#### TASK DESCRIPTION:
The stretch wanted below opens at the line containing "black round brick D1:E2" and closes at the line containing "yellow plate N7:N8". Please return it exactly, with no other lines.

#### GIVEN INFORMATION:
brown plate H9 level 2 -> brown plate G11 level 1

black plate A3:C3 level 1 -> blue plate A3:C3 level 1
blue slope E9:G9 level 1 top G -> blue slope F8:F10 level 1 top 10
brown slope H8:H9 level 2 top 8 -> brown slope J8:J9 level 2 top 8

* * *

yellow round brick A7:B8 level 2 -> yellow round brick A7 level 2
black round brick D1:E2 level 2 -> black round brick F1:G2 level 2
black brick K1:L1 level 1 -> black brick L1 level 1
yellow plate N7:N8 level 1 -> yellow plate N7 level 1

#### RESPONSE TO THIS EXERCISE:
black round brick D1:E2 level 2 -> black round brick F1:G2 level 2
black brick K1:L1 level 1 -> black brick L1 level 1
yellow plate N7:N8 level 1 -> yellow plate N7 level 1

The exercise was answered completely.